┌────────

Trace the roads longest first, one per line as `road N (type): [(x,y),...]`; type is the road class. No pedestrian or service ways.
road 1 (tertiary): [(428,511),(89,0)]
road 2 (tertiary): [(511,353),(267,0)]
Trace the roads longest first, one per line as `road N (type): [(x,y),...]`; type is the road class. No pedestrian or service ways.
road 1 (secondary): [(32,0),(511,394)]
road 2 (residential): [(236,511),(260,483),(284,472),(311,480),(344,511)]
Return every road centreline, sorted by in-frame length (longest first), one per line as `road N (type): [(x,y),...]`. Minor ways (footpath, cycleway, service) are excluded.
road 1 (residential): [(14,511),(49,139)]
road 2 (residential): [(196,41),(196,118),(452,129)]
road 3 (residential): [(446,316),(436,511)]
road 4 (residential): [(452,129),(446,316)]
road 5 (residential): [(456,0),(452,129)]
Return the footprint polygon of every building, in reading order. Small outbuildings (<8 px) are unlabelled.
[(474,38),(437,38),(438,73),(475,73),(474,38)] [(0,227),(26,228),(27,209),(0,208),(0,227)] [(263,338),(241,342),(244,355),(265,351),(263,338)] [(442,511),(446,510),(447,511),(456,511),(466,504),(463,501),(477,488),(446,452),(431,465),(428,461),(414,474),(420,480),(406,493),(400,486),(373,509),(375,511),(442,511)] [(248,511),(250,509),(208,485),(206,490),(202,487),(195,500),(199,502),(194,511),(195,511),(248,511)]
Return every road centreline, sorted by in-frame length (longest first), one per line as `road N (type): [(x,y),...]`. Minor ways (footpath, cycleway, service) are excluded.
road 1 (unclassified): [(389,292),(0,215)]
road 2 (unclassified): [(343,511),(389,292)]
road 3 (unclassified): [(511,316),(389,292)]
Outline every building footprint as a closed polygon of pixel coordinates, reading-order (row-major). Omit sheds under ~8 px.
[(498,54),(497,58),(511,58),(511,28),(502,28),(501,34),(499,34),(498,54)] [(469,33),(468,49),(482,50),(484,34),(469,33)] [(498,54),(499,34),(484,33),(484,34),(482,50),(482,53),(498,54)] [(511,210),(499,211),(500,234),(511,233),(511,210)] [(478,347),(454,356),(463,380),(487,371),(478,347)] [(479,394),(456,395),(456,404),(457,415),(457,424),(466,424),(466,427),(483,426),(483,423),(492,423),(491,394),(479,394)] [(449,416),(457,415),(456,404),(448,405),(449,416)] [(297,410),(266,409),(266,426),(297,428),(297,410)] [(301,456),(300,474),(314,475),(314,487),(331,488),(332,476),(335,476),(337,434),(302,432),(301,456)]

└────────

Rewrite the records from the start up to and including the line with "road 2 (tertiary): [(511,353),(267,0)]", changing "pedestrian" to "foot" and leaving everything else the same.

- RESULT -
Trace the roads longest first, one per line as `road N (type): [(x,y),...]`; type is the road class. No foot or service ways.
road 1 (tertiary): [(428,511),(89,0)]
road 2 (tertiary): [(511,353),(267,0)]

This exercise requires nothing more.